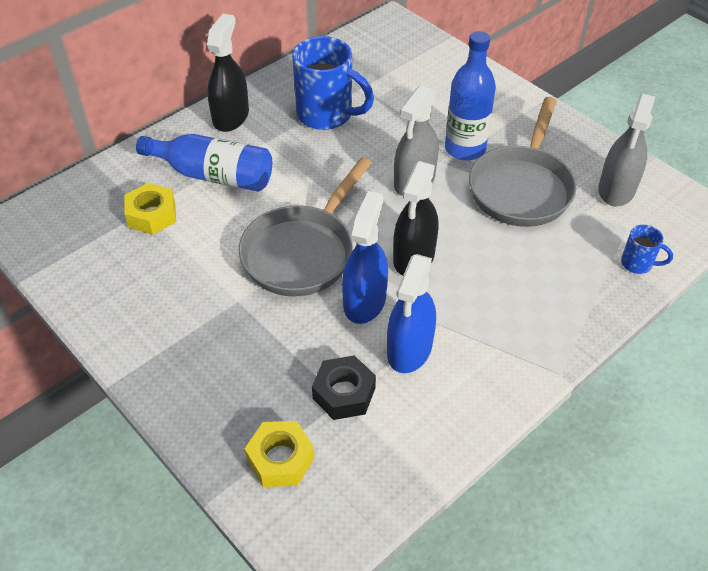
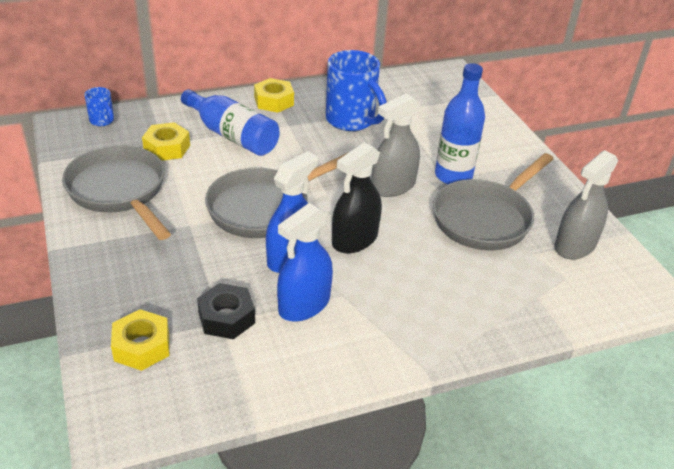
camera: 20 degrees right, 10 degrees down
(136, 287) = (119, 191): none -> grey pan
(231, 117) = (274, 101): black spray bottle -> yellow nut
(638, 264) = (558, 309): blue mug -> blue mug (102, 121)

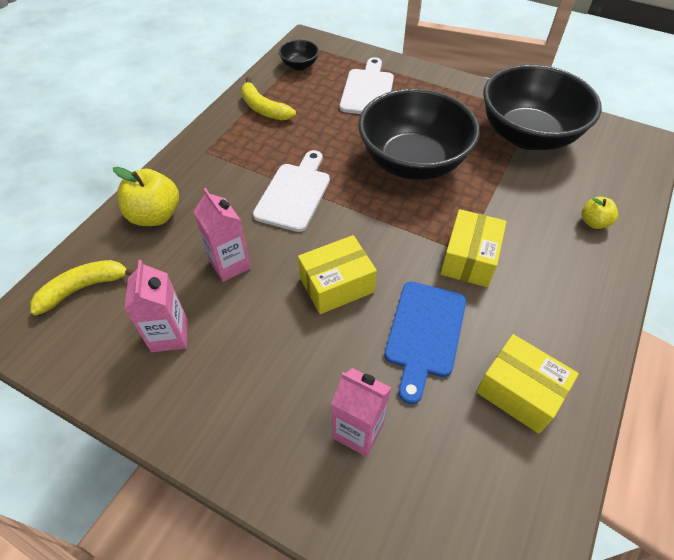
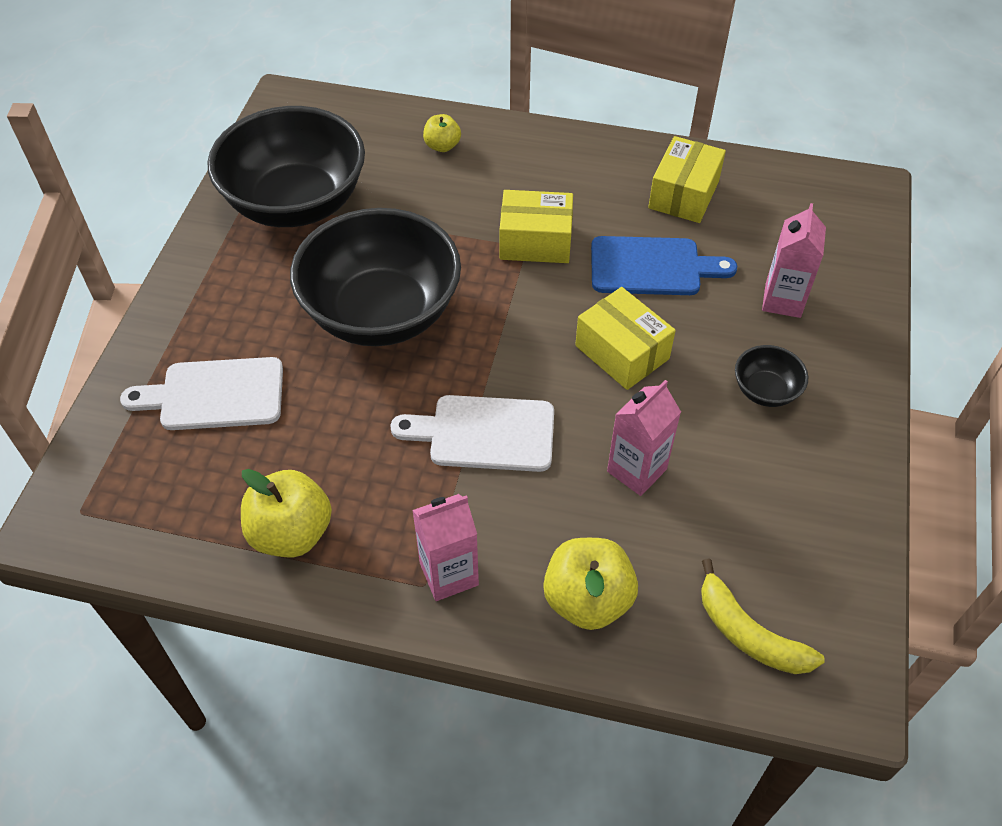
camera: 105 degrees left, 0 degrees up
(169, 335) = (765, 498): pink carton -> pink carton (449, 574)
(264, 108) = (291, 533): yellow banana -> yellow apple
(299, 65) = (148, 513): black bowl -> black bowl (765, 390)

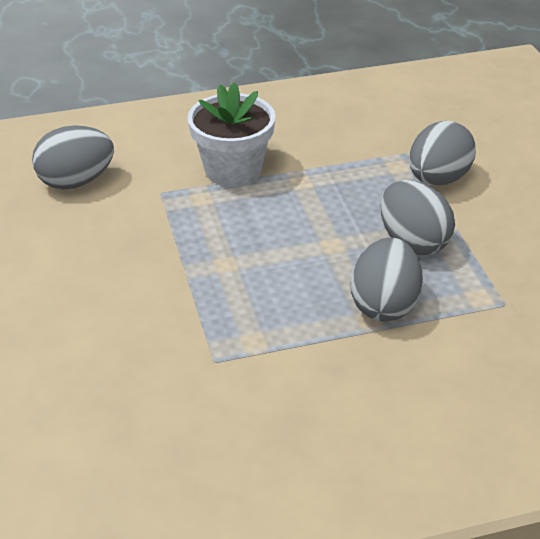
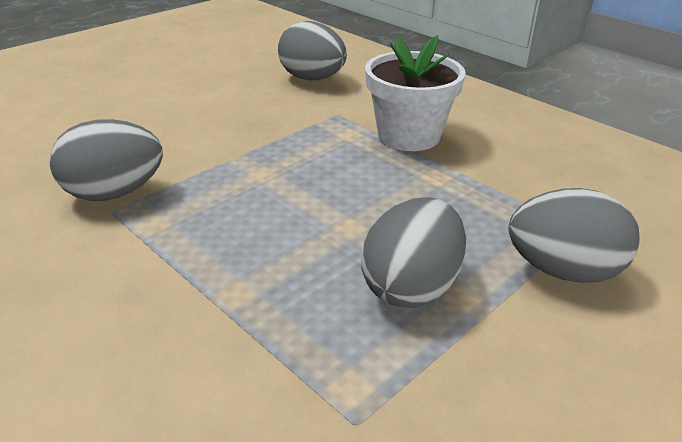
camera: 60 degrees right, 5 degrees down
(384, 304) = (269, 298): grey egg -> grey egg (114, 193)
────────────────
Only the lines containing the string "camera" are needed; pull them out of the records.

camera: 20 degrees right, 10 degrees down
camera: 105 degrees left, 0 degrees up
camera: 60 degrees right, 5 degrees down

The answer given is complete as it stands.